[Records excerpted from a collection]
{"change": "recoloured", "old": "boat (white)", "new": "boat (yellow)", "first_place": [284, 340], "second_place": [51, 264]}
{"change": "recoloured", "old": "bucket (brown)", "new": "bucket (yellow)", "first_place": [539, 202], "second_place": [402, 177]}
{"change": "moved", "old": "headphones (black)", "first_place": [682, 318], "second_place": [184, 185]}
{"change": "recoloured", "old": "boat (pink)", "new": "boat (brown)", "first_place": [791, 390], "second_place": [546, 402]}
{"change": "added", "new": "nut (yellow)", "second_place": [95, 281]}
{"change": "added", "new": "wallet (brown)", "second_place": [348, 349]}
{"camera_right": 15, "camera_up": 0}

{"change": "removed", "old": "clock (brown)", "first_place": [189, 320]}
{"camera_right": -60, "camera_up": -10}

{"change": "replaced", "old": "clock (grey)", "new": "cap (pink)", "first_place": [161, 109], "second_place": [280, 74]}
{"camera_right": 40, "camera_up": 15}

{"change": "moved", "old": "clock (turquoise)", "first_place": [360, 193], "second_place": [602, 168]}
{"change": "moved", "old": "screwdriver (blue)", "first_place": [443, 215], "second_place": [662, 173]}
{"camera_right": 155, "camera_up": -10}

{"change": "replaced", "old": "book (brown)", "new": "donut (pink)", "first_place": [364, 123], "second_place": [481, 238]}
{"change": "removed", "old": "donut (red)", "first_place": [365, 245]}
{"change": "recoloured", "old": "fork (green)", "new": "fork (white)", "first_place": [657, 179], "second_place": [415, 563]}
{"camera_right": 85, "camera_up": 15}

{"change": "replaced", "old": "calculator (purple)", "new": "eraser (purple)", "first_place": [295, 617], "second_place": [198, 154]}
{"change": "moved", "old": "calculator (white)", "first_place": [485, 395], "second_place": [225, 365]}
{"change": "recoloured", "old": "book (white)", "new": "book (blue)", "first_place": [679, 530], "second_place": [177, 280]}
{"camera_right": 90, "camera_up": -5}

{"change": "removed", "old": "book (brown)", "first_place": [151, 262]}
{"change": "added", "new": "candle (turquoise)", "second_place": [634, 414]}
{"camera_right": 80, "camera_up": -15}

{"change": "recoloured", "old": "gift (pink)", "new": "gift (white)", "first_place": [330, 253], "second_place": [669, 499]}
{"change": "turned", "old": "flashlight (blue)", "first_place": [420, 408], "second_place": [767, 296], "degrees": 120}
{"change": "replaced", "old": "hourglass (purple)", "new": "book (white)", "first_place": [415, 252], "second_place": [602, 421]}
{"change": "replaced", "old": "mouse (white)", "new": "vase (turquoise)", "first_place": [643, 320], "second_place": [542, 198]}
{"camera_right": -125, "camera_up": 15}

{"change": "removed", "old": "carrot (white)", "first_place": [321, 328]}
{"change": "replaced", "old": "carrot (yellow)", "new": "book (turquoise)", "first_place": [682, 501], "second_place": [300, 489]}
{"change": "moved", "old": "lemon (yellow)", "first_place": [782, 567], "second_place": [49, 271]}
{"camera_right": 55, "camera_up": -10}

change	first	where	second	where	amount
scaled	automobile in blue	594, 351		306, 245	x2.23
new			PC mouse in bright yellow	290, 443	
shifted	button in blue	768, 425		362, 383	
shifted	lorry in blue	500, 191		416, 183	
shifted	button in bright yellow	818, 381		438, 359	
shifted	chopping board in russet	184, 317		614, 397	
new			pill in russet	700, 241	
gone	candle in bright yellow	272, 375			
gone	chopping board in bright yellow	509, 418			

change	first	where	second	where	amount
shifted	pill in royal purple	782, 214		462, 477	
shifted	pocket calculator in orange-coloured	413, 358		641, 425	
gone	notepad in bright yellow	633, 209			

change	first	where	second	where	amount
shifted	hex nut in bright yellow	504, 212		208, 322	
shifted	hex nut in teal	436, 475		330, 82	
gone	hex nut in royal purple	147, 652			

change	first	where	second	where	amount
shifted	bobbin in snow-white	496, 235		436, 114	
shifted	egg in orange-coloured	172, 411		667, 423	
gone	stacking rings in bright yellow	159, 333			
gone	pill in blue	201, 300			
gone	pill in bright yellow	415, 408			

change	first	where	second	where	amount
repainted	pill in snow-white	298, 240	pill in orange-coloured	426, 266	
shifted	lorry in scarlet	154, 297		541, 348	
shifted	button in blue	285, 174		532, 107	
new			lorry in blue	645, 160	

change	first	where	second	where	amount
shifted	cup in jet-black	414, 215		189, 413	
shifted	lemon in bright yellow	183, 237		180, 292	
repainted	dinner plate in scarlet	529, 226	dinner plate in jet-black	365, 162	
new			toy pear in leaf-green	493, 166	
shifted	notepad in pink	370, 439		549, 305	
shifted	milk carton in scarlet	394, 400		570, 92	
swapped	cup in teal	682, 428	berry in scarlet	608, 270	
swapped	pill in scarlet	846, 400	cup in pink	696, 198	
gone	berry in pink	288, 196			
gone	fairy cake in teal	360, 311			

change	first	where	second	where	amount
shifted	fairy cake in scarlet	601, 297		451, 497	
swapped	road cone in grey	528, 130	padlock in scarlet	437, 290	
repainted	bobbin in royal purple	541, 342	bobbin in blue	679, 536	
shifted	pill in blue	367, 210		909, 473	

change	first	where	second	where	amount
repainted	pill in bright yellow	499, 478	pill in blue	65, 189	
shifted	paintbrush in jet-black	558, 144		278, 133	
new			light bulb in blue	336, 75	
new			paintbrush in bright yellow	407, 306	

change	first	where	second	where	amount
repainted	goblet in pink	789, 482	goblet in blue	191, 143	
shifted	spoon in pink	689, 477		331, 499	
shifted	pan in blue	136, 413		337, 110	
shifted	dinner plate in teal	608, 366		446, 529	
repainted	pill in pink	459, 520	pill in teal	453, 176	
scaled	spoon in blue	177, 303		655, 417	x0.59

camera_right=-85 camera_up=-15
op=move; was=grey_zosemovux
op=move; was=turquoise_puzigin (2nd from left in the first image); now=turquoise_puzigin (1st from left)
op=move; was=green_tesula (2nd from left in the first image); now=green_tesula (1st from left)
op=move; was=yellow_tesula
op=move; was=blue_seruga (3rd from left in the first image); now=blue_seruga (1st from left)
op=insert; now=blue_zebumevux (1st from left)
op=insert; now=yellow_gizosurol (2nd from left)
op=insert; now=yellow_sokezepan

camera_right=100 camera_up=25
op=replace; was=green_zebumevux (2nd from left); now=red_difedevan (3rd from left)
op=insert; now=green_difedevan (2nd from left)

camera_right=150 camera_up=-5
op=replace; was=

▸ Task prompt
The records above are to be given again in full, word for word.

▸ Written response
{"change": "recoloured", "old": "boat (white)", "new": "boat (yellow)", "first_place": [284, 340], "second_place": [51, 264]}
{"change": "recoloured", "old": "bucket (brown)", "new": "bucket (yellow)", "first_place": [539, 202], "second_place": [402, 177]}
{"change": "moved", "old": "headphones (black)", "first_place": [682, 318], "second_place": [184, 185]}
{"change": "recoloured", "old": "boat (pink)", "new": "boat (brown)", "first_place": [791, 390], "second_place": [546, 402]}
{"change": "added", "new": "nut (yellow)", "second_place": [95, 281]}
{"change": "added", "new": "wallet (brown)", "second_place": [348, 349]}
{"camera_right": 15, "camera_up": 0}

{"change": "removed", "old": "clock (brown)", "first_place": [189, 320]}
{"camera_right": -60, "camera_up": -10}

{"change": "replaced", "old": "clock (grey)", "new": "cap (pink)", "first_place": [161, 109], "second_place": [280, 74]}
{"camera_right": 40, "camera_up": 15}

{"change": "moved", "old": "clock (turquoise)", "first_place": [360, 193], "second_place": [602, 168]}
{"change": "moved", "old": "screwdriver (blue)", "first_place": [443, 215], "second_place": [662, 173]}
{"camera_right": 155, "camera_up": -10}

{"change": "replaced", "old": "book (brown)", "new": "donut (pink)", "first_place": [364, 123], "second_place": [481, 238]}
{"change": "removed", "old": "donut (red)", "first_place": [365, 245]}
{"change": "recoloured", "old": "fork (green)", "new": "fork (white)", "first_place": [657, 179], "second_place": [415, 563]}
{"camera_right": 85, "camera_up": 15}

{"change": "replaced", "old": "calculator (purple)", "new": "eraser (purple)", "first_place": [295, 617], "second_place": [198, 154]}
{"change": "moved", "old": "calculator (white)", "first_place": [485, 395], "second_place": [225, 365]}
{"change": "recoloured", "old": "book (white)", "new": "book (blue)", "first_place": [679, 530], "second_place": [177, 280]}
{"camera_right": 90, "camera_up": -5}

{"change": "removed", "old": "book (brown)", "first_place": [151, 262]}
{"change": "added", "new": "candle (turquoise)", "second_place": [634, 414]}
{"camera_right": 80, "camera_up": -15}

{"change": "recoloured", "old": "gift (pink)", "new": "gift (white)", "first_place": [330, 253], "second_place": [669, 499]}
{"change": "turned", "old": "flashlight (blue)", "first_place": [420, 408], "second_place": [767, 296], "degrees": 120}
{"change": "replaced", "old": "hourglass (purple)", "new": "book (white)", "first_place": [415, 252], "second_place": [602, 421]}
{"change": "replaced", "old": "mouse (white)", "new": "vase (turquoise)", "first_place": [643, 320], "second_place": [542, 198]}
{"camera_right": -125, "camera_up": 15}

{"change": "removed", "old": "carrot (white)", "first_place": [321, 328]}
{"change": "replaced", "old": "carrot (yellow)", "new": "book (turquoise)", "first_place": [682, 501], "second_place": [300, 489]}
{"change": "moved", "old": "lemon (yellow)", "first_place": [782, 567], "second_place": [49, 271]}
{"camera_right": 55, "camera_up": -10}

change	first	where	second	where	amount
scaled	automobile in blue	594, 351		306, 245	x2.23
new			PC mouse in bright yellow	290, 443	
shifted	button in blue	768, 425		362, 383	
shifted	lorry in blue	500, 191		416, 183	
shifted	button in bright yellow	818, 381		438, 359	
shifted	chopping board in russet	184, 317		614, 397	
new			pill in russet	700, 241	
gone	candle in bright yellow	272, 375			
gone	chopping board in bright yellow	509, 418			

change	first	where	second	where	amount
shifted	pill in royal purple	782, 214		462, 477	
shifted	pocket calculator in orange-coloured	413, 358		641, 425	
gone	notepad in bright yellow	633, 209			

change	first	where	second	where	amount
shifted	hex nut in bright yellow	504, 212		208, 322	
shifted	hex nut in teal	436, 475		330, 82	
gone	hex nut in royal purple	147, 652			

change	first	where	second	where	amount
shifted	bobbin in snow-white	496, 235		436, 114	
shifted	egg in orange-coloured	172, 411		667, 423	
gone	stacking rings in bright yellow	159, 333			
gone	pill in blue	201, 300			
gone	pill in bright yellow	415, 408			

change	first	where	second	where	amount
repainted	pill in snow-white	298, 240	pill in orange-coloured	426, 266	
shifted	lorry in scarlet	154, 297		541, 348	
shifted	button in blue	285, 174		532, 107	
new			lorry in blue	645, 160	

change	first	where	second	where	amount
shifted	cup in jet-black	414, 215		189, 413	
shifted	lemon in bright yellow	183, 237		180, 292	
repainted	dinner plate in scarlet	529, 226	dinner plate in jet-black	365, 162	
new			toy pear in leaf-green	493, 166	
shifted	notepad in pink	370, 439		549, 305	
shifted	milk carton in scarlet	394, 400		570, 92	
swapped	cup in teal	682, 428	berry in scarlet	608, 270	
swapped	pill in scarlet	846, 400	cup in pink	696, 198	
gone	berry in pink	288, 196			
gone	fairy cake in teal	360, 311			

change	first	where	second	where	amount
shifted	fairy cake in scarlet	601, 297		451, 497	
swapped	road cone in grey	528, 130	padlock in scarlet	437, 290	
repainted	bobbin in royal purple	541, 342	bobbin in blue	679, 536	
shifted	pill in blue	367, 210		909, 473	

change	first	where	second	where	amount
repainted	pill in bright yellow	499, 478	pill in blue	65, 189	
shifted	paintbrush in jet-black	558, 144		278, 133	
new			light bulb in blue	336, 75	
new			paintbrush in bright yellow	407, 306	

change	first	where	second	where	amount
repainted	goblet in pink	789, 482	goblet in blue	191, 143	
shifted	spoon in pink	689, 477		331, 499	
shifted	pan in blue	136, 413		337, 110	
shifted	dinner plate in teal	608, 366		446, 529	
repainted	pill in pink	459, 520	pill in teal	453, 176	
scaled	spoon in blue	177, 303		655, 417	x0.59

camera_right=-85 camera_up=-15
op=move; was=grey_zosemovux
op=move; was=turquoise_puzigin (2nd from left in the first image); now=turquoise_puzigin (1st from left)
op=move; was=green_tesula (2nd from left in the first image); now=green_tesula (1st from left)
op=move; was=yellow_tesula
op=move; was=blue_seruga (3rd from left in the first image); now=blue_seruga (1st from left)
op=insert; now=blue_zebumevux (1st from left)
op=insert; now=yellow_gizosurol (2nd from left)
op=insert; now=yellow_sokezepan

camera_right=100 camera_up=25
op=replace; was=green_zebumevux (2nd from left); now=red_difedevan (3rd from left)
op=insert; now=green_difedevan (2nd from left)

camera_right=150 camera_up=-5
op=replace; was=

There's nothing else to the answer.